* [WORK INSTRUCTIONS]
Make an exact copy of the entries below with the pictures removed.

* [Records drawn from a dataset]
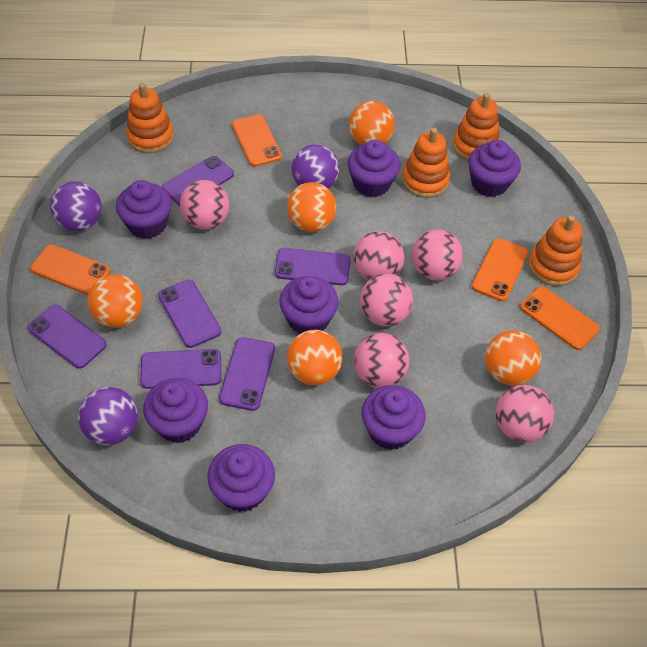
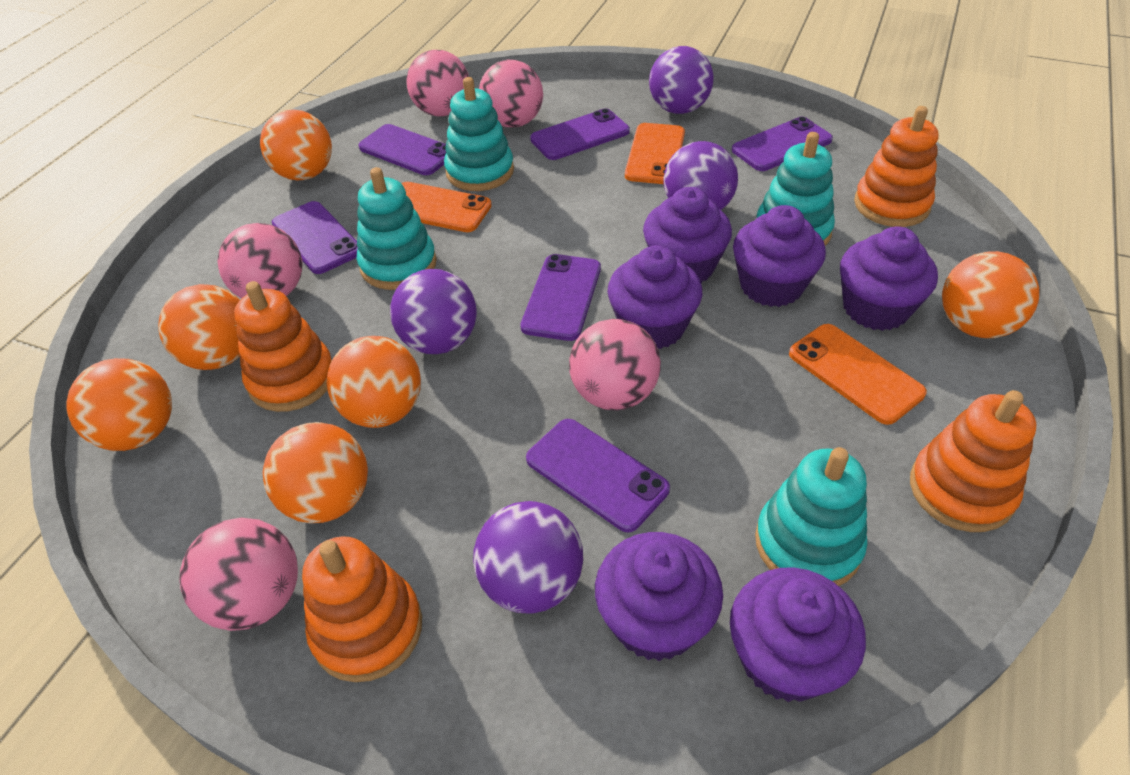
orange ball: 5 -> 6
orange phone: 4 -> 3
pink ball: 6 -> 5
purple ball: 3 -> 4
purple cupcake: 7 -> 6
turquoise stacking toy: 0 -> 4

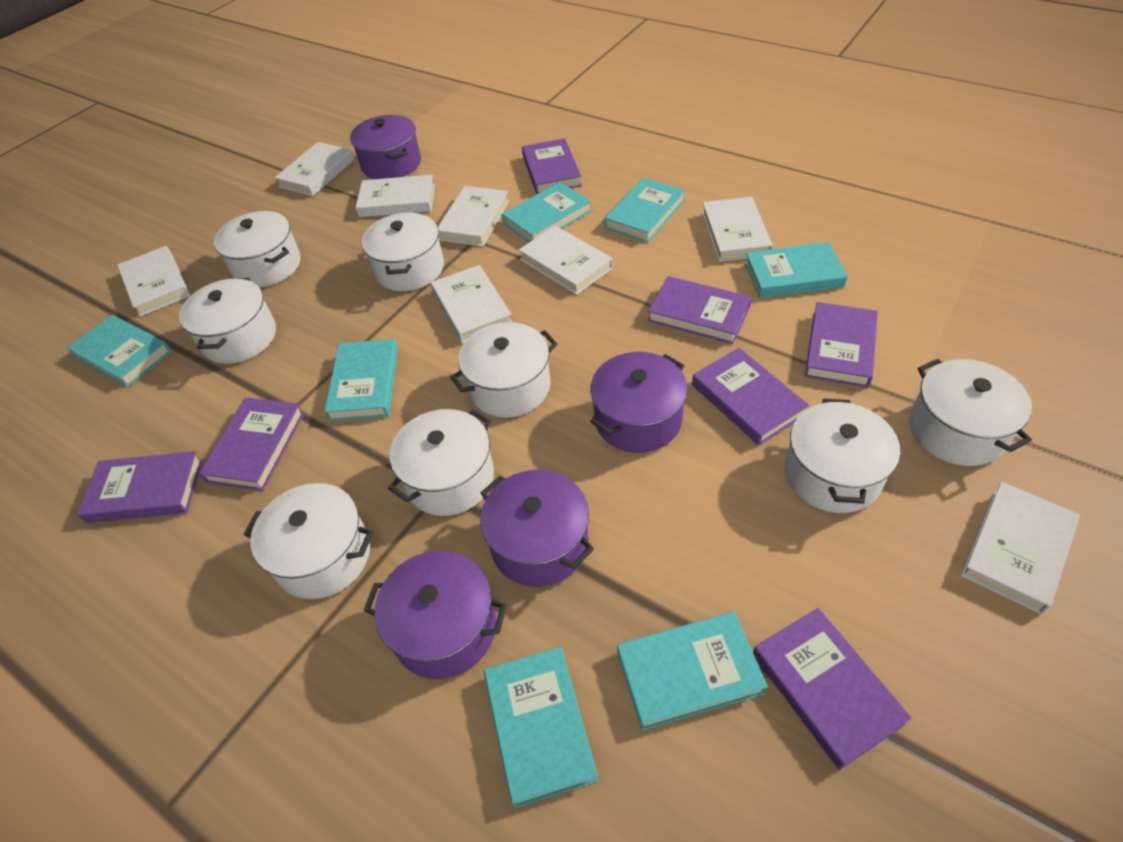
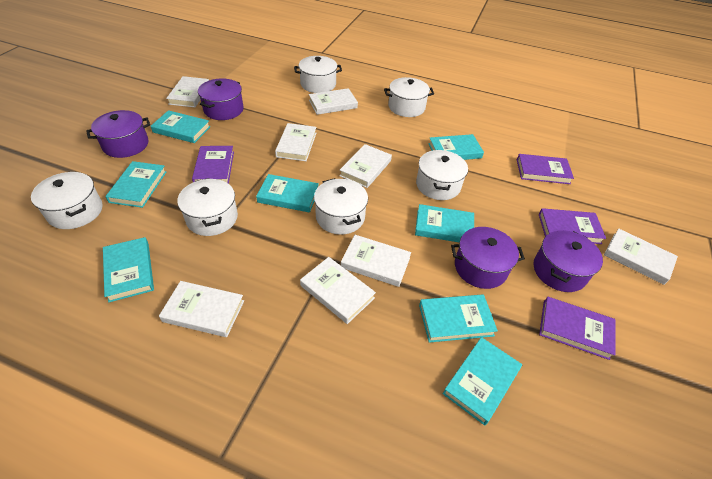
purple book: 7 -> 4
turquoise book: 7 -> 8
white pot: 8 -> 6

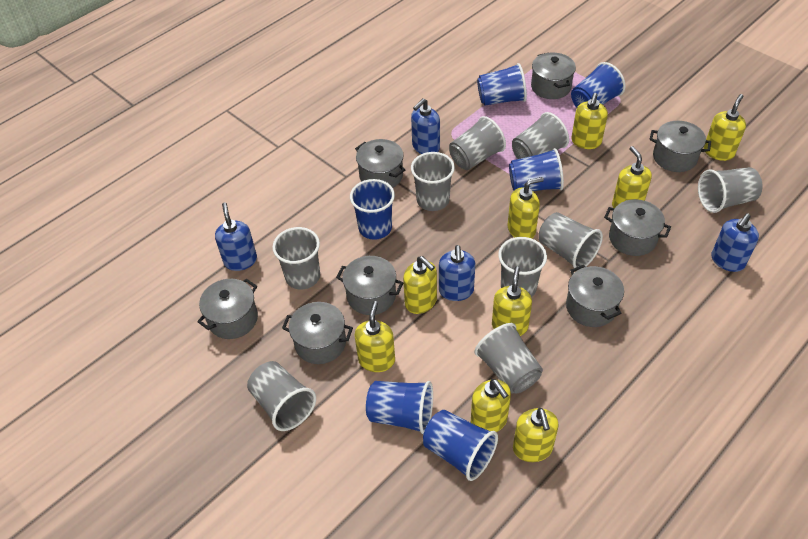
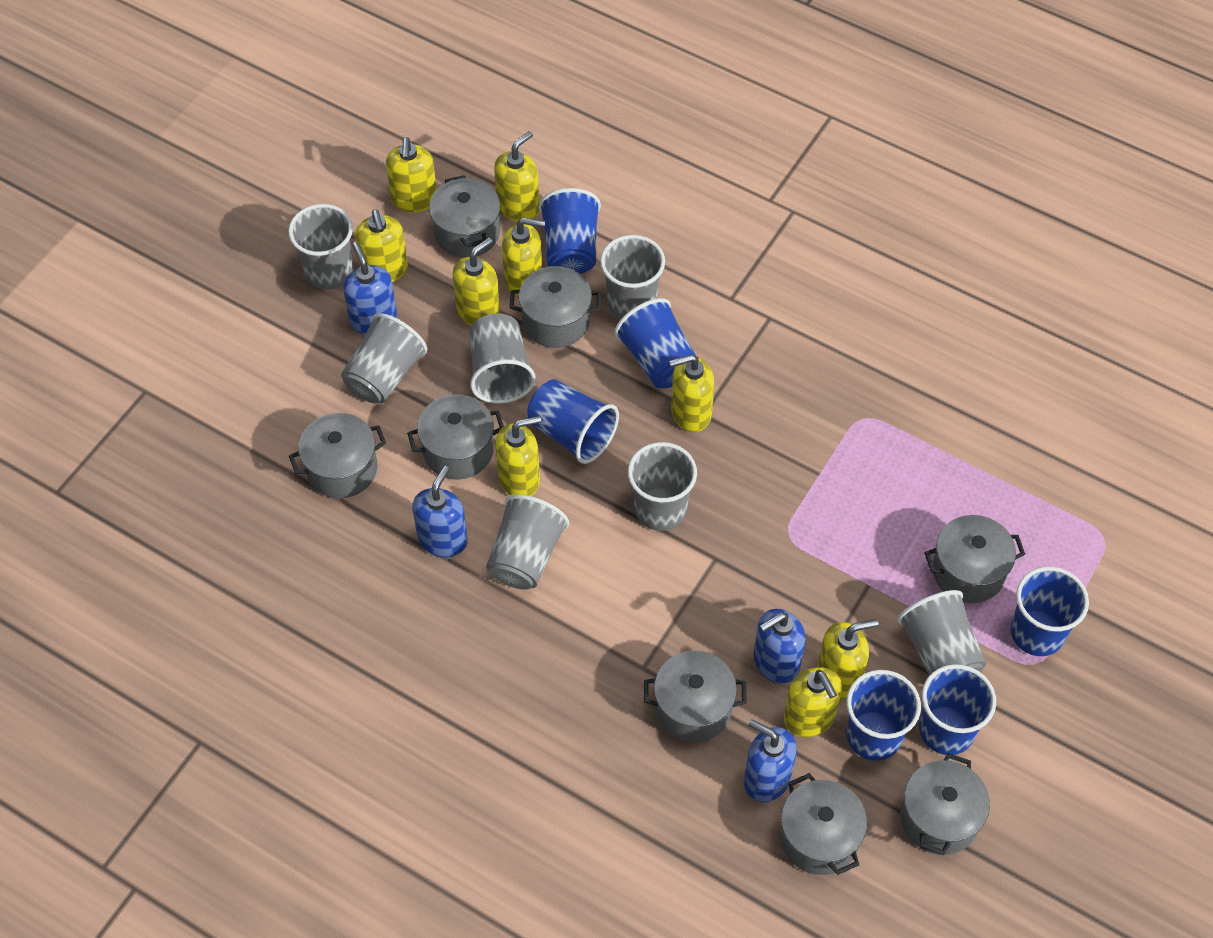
grey cup: 9 -> 7

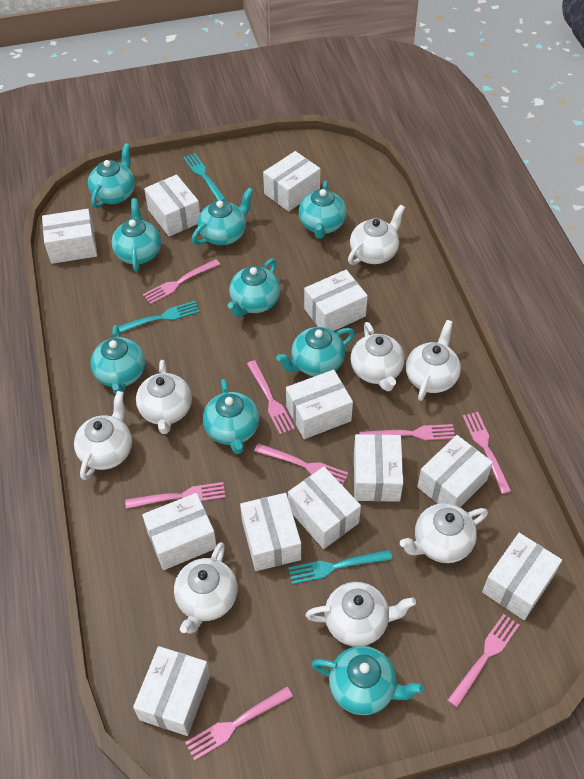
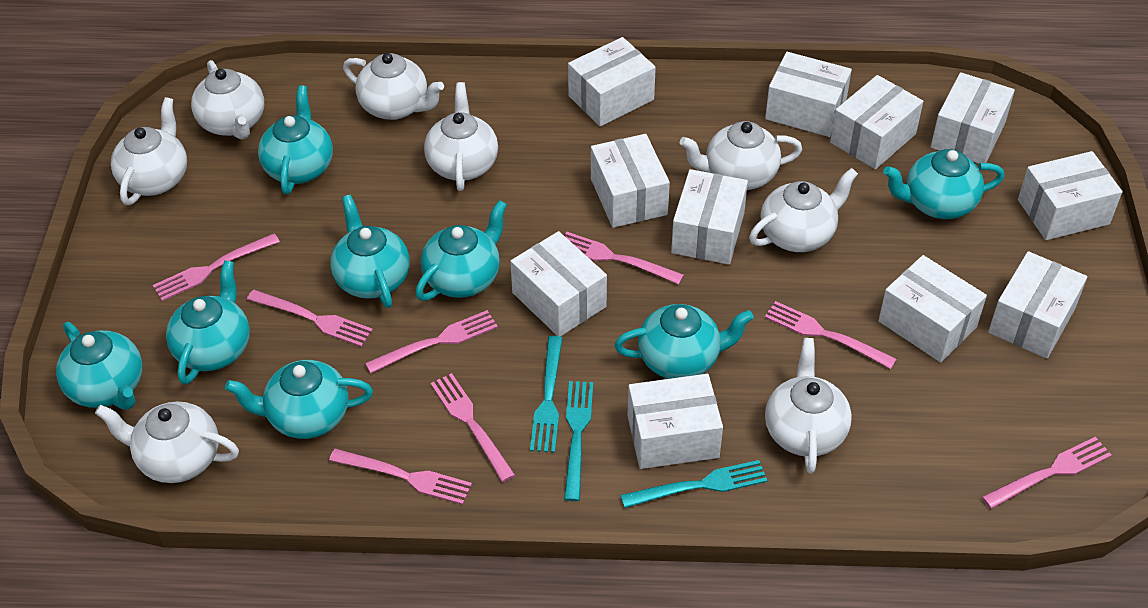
turquoise teapot: 9 -> 8
white box: 12 -> 11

* [SOLUTION FOR THIS EXERCISE]
orange ball: 5 -> 6
orange phone: 4 -> 3
pink ball: 6 -> 5
purple ball: 3 -> 4
purple cupcake: 7 -> 6
turquoise stacking toy: 0 -> 4

purple book: 7 -> 4
turquoise book: 7 -> 8
white pot: 8 -> 6

grey cup: 9 -> 7

turquoise teapot: 9 -> 8
white box: 12 -> 11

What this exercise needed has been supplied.